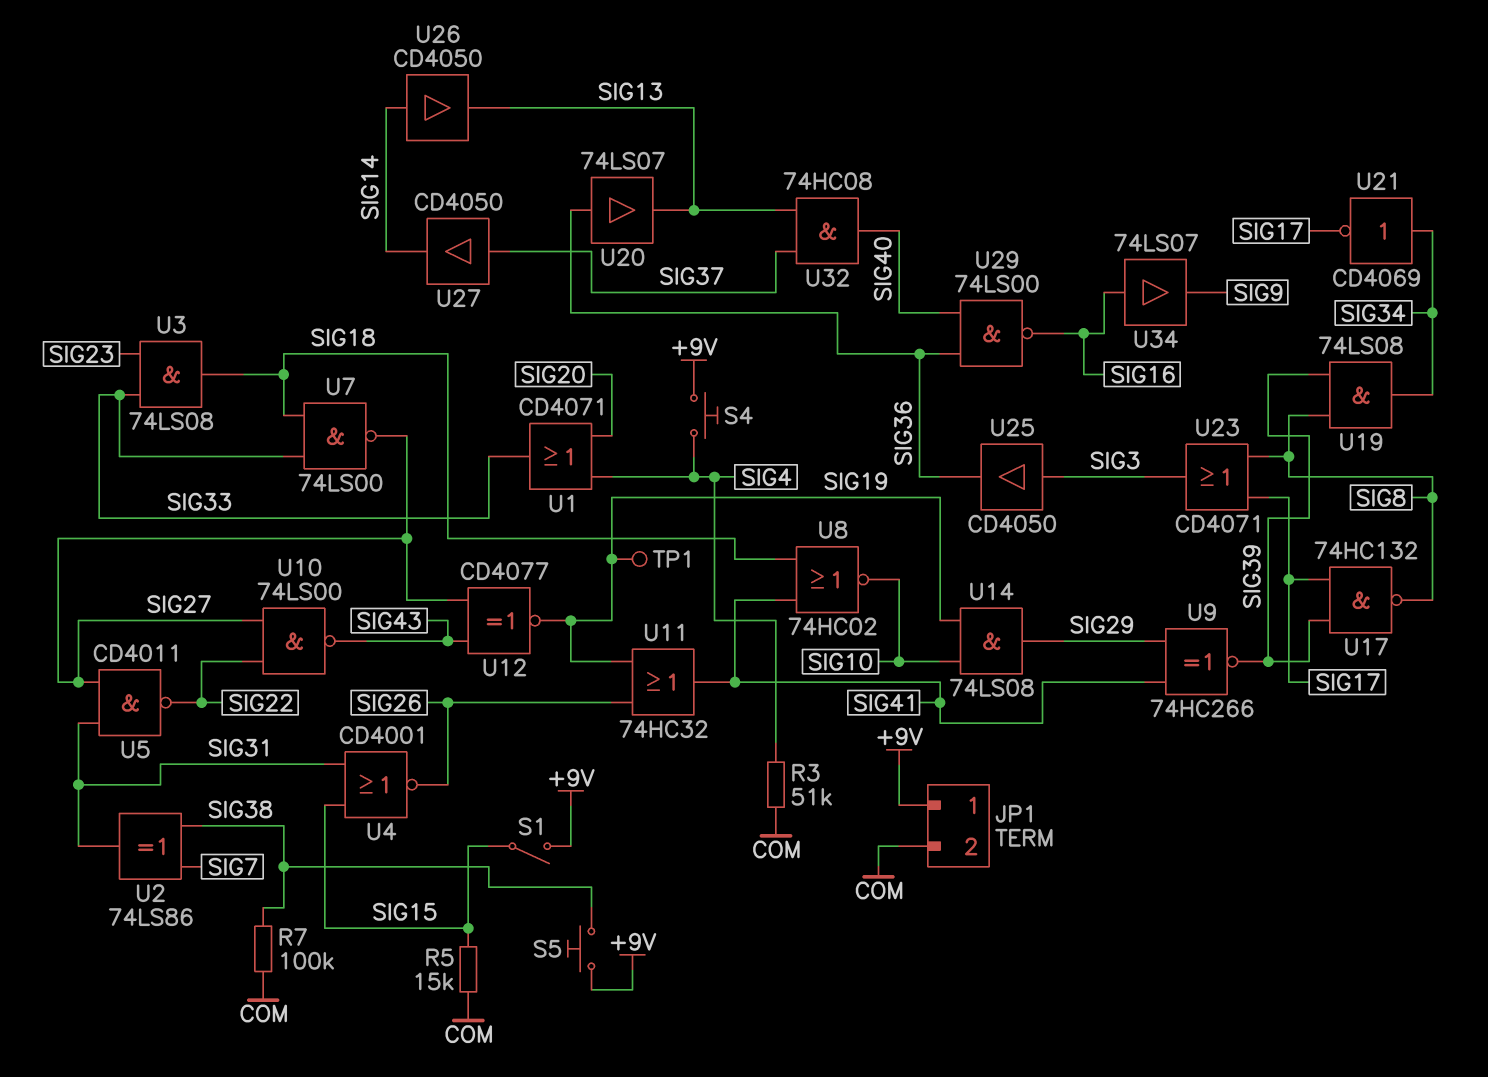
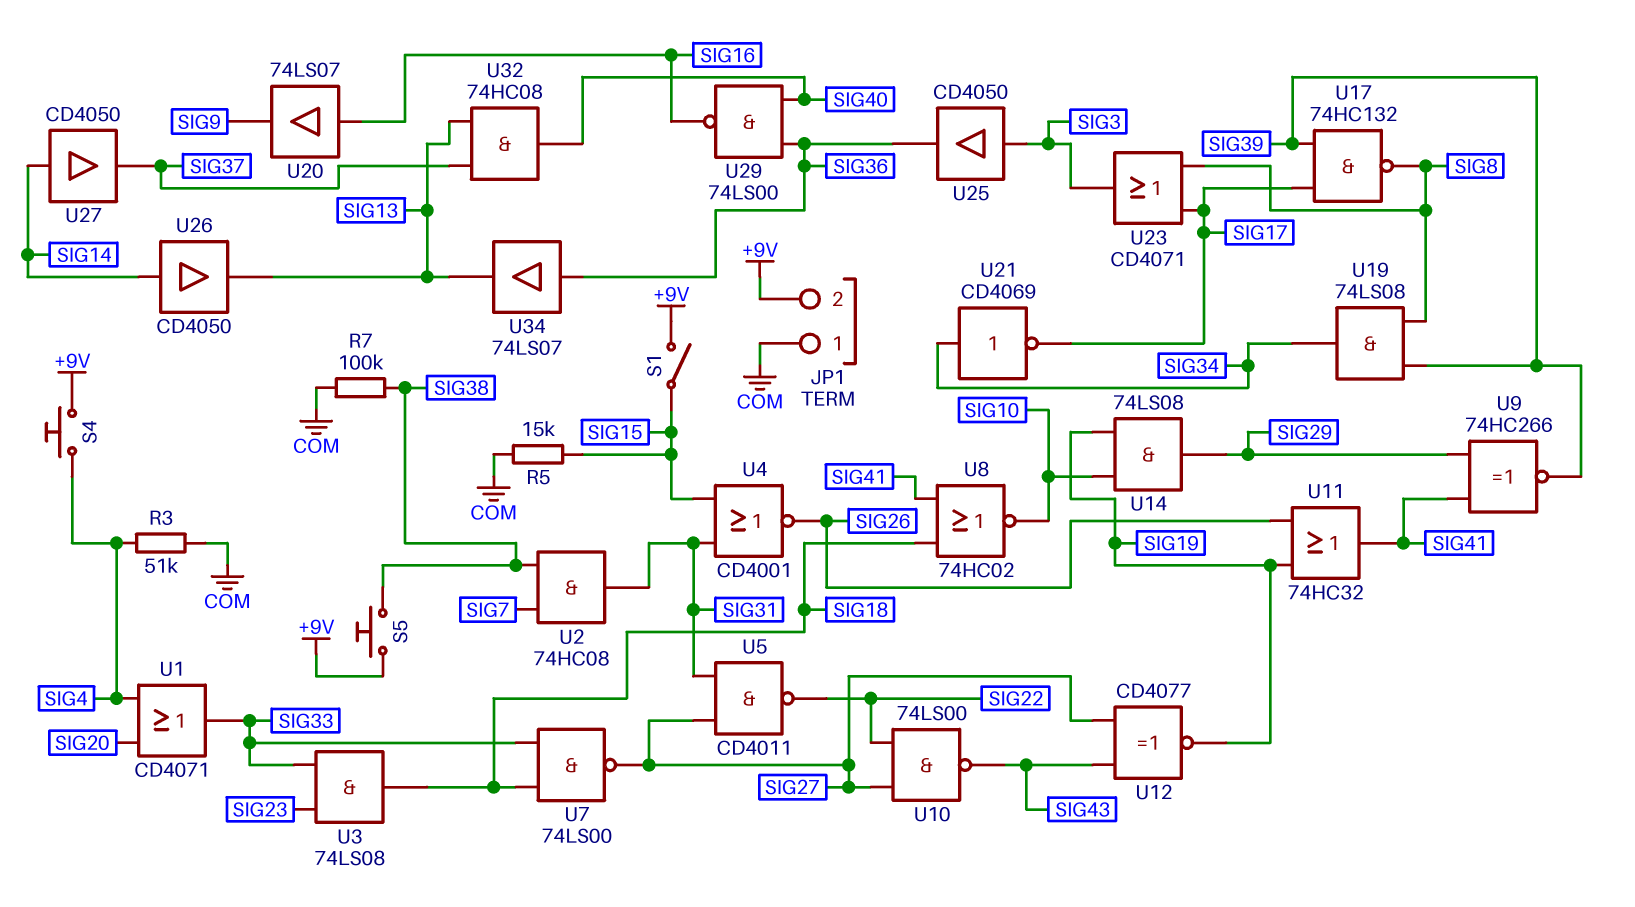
JP1 pin 1: +9V -> COM
JP1 pin 2: COM -> +9V
TP1: test point (SIG19) -> none
U2: XOR 74LS86 (in SIG7, in SIG38, out SIG31) -> AND 74HC08 (in SIG7, in SIG38, out SIG31)
U20: buffer 74LS07 (in SIG36, out SIG13) -> buffer 74LS07 (in SIG16, out SIG9)
U27: buffer CD4050 (in SIG37, out SIG14) -> buffer CD4050 (in SIG14, out SIG37)
U34: buffer 74LS07 (in SIG16, out SIG9) -> buffer 74LS07 (in SIG36, out SIG13)

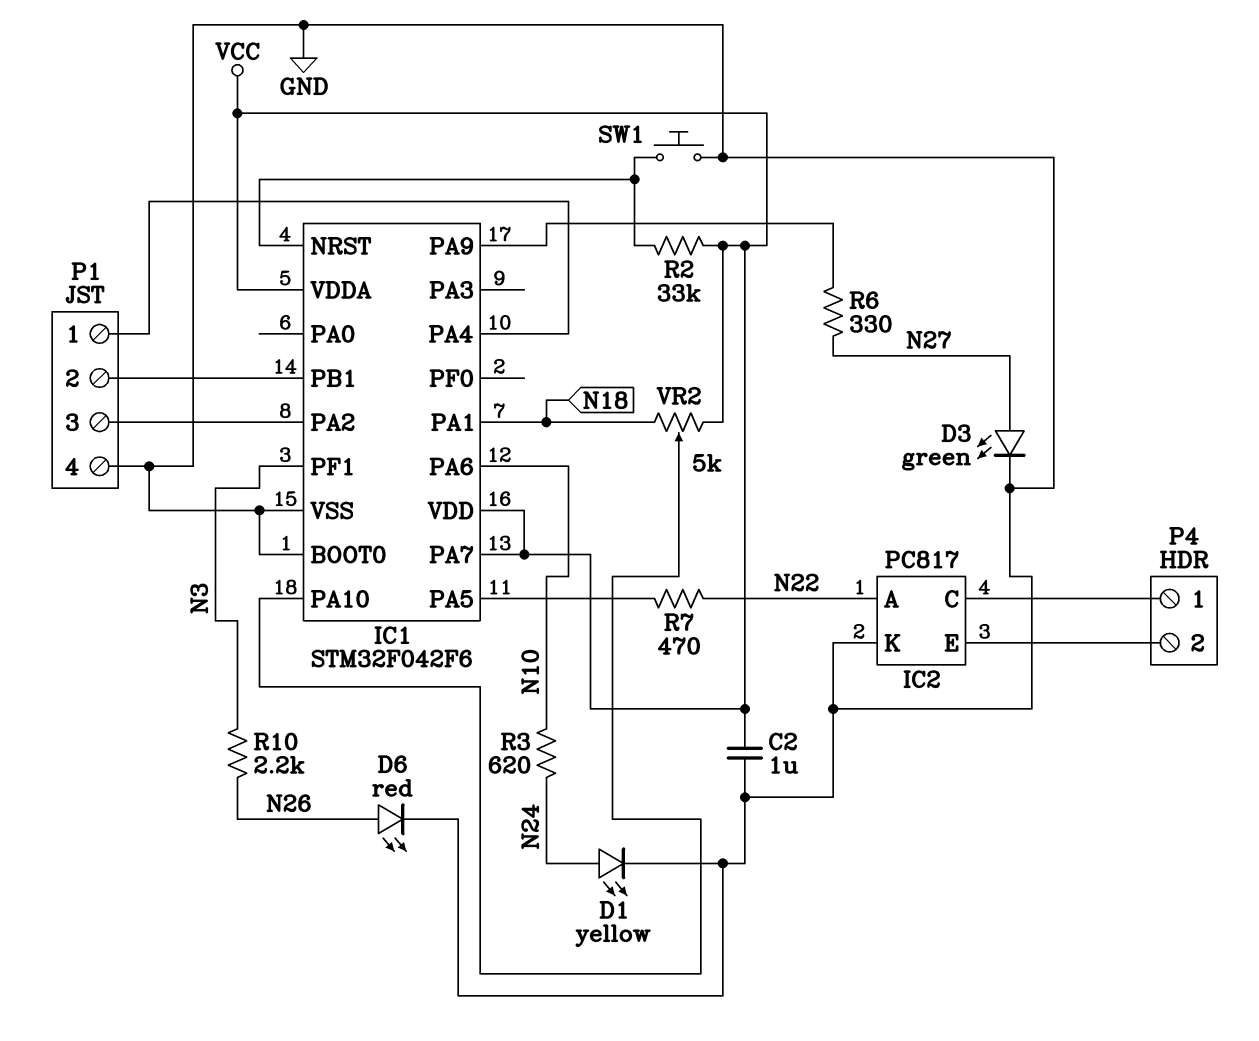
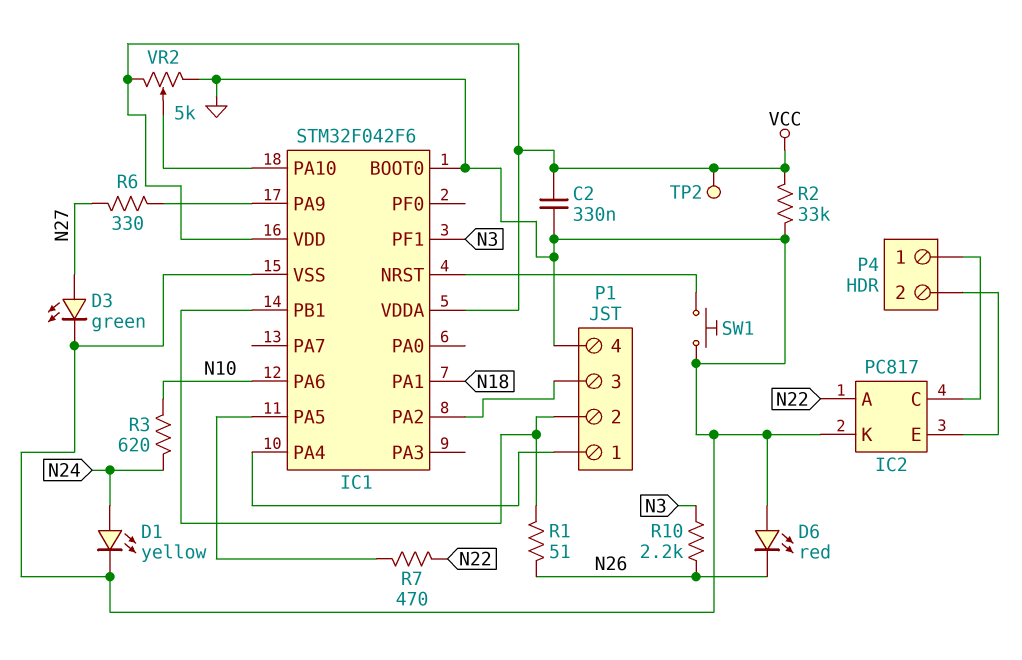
C2: 1uF (GND, VCC) -> 330nF (GND, VCC)
D6: LED red (A N26, K GND) -> LED red (A GND, K N26)
IC1 pin PA7: VCC -> none
R1: none -> 51 (IC1/PB1, N26)
R2: 33k (IC1/NRST, VCC) -> 33k (GND, VCC)
TP2: none -> test point (VCC)
VR2: 5k (N18, VCC, wiper IC1/PA10) -> 5k (GND, VCC, wiper IC1/PA10)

########################################

§ Exercise prompt: Which of the lines above mention the word "test"? Pull those lines out.

§ Output for this exercise:
TP1: test point (SIG19) -> none
TP2: none -> test point (VCC)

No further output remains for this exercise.